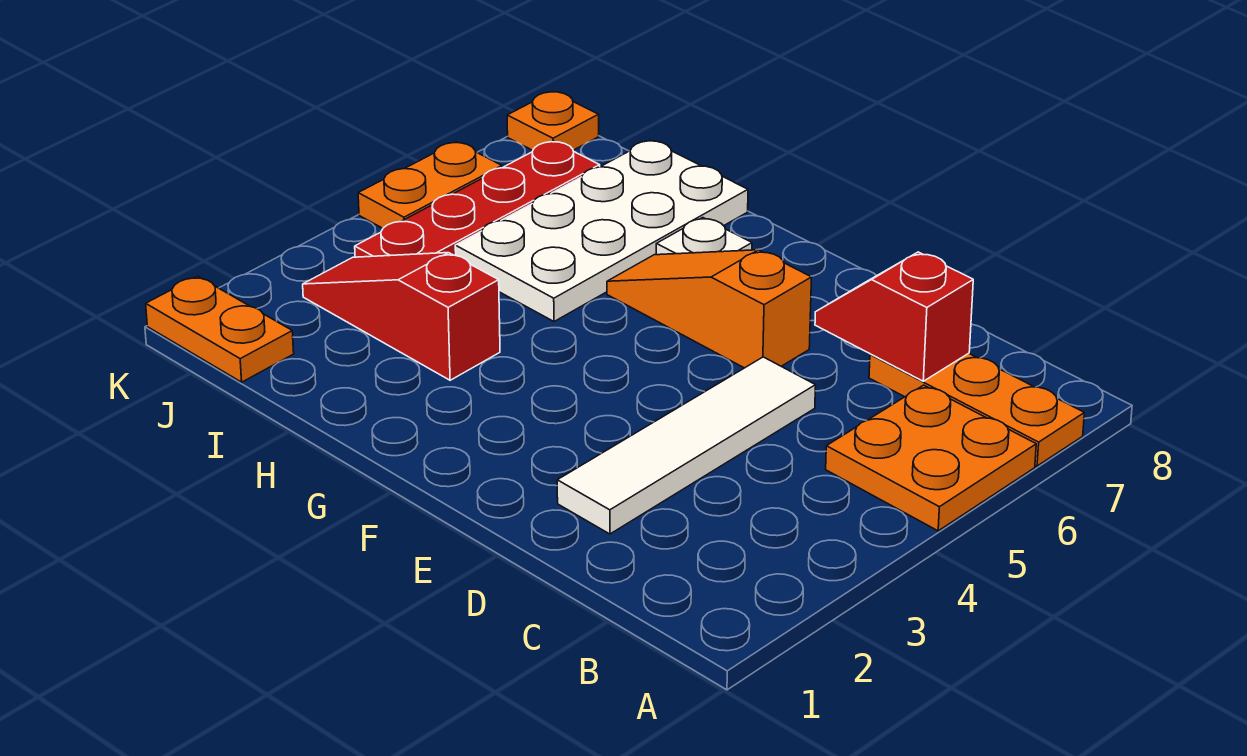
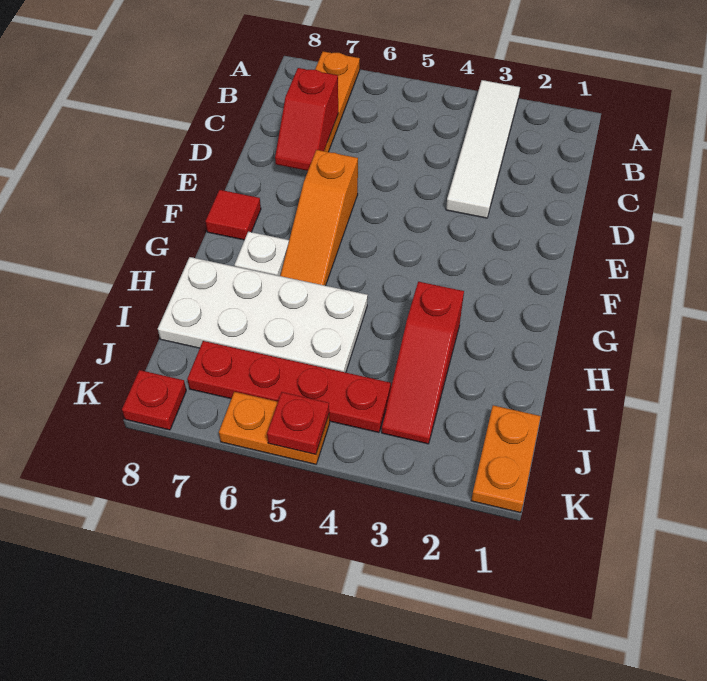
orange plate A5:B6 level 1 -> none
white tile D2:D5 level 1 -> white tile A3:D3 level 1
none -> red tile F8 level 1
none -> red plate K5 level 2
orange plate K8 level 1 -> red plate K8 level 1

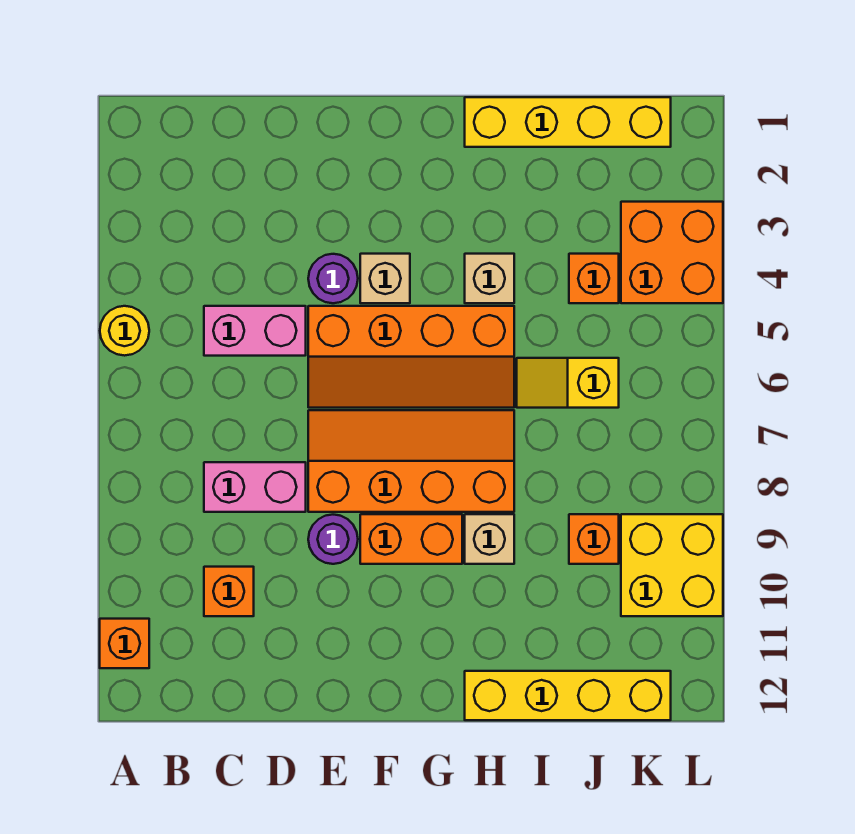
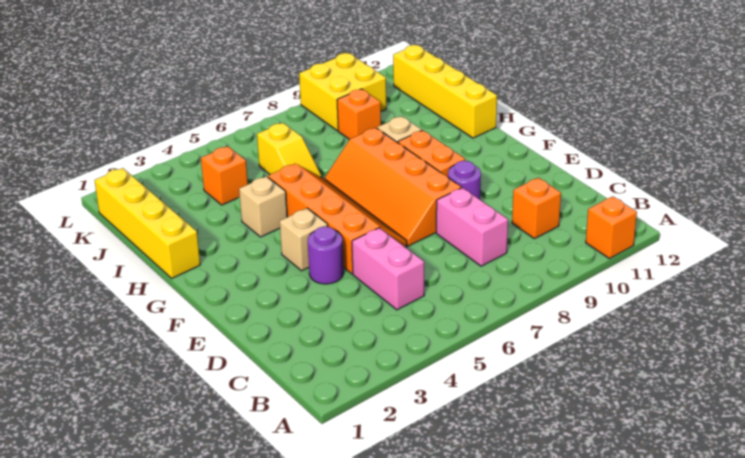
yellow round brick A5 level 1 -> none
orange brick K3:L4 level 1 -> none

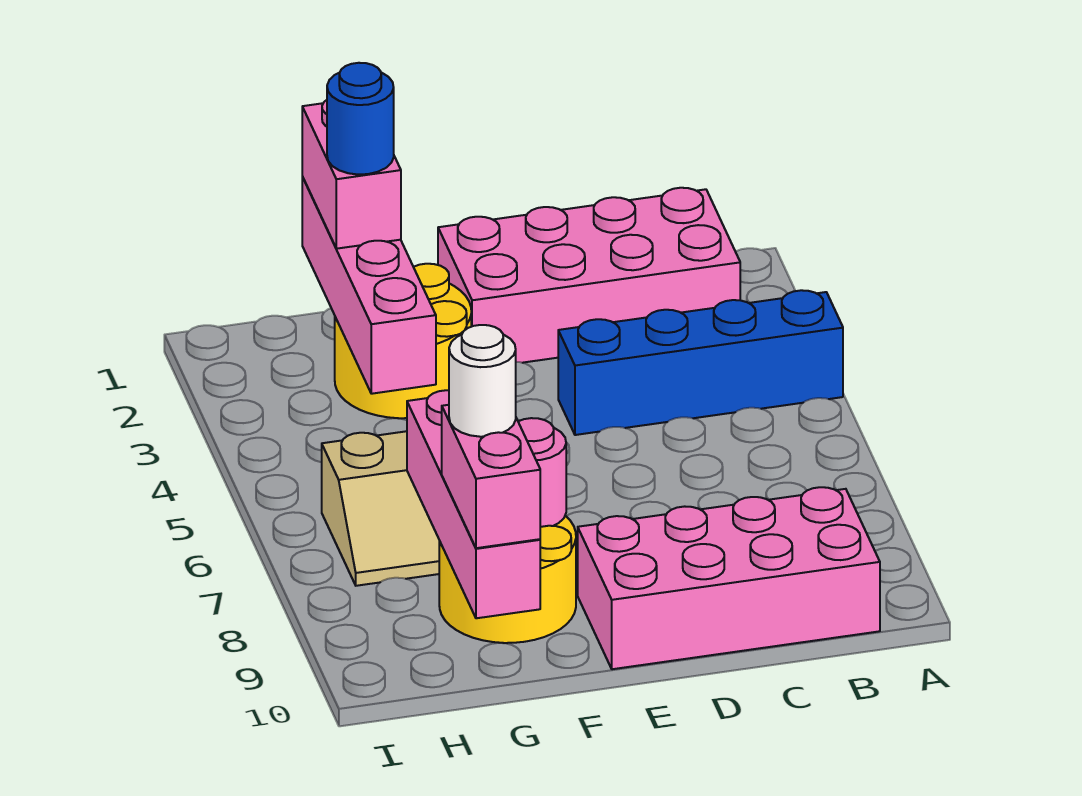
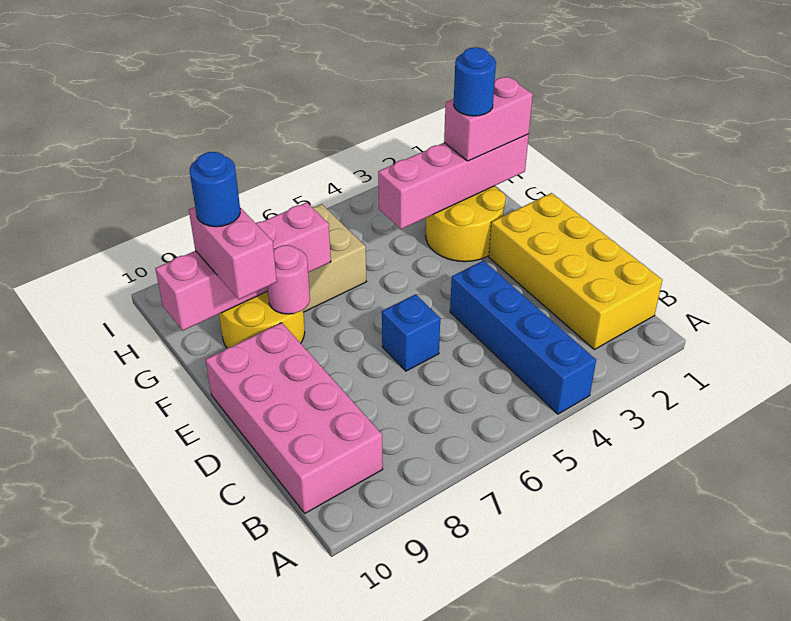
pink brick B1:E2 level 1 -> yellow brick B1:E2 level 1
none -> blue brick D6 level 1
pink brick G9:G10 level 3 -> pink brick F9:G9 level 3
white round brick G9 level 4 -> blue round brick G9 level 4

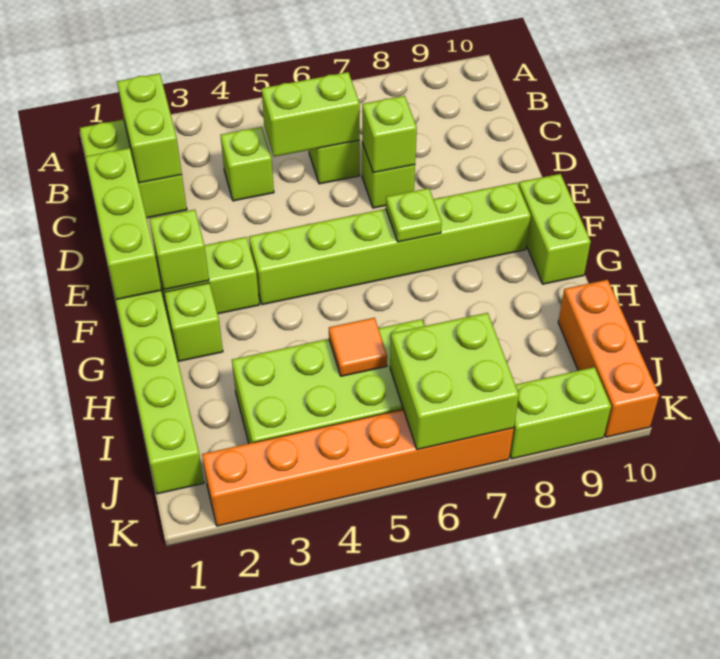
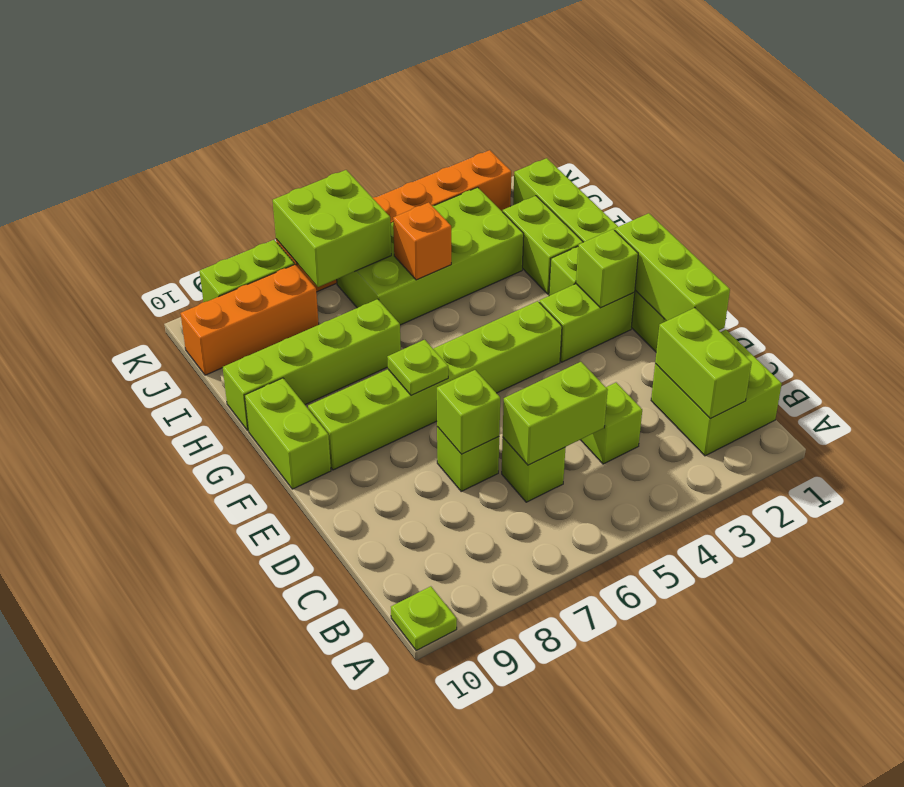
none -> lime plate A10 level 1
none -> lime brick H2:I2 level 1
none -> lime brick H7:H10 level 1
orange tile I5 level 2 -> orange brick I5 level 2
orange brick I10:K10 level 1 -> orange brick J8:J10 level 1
----------------------------------------
From the line that holds "white round brick" down to the last line of the material above, every line is to be copied exactly, both ends included; pictures are to be omitted.

white round brick G9 level 4 -> blue round brick G9 level 4

none -> lime plate A10 level 1
none -> lime brick H2:I2 level 1
none -> lime brick H7:H10 level 1
orange tile I5 level 2 -> orange brick I5 level 2
orange brick I10:K10 level 1 -> orange brick J8:J10 level 1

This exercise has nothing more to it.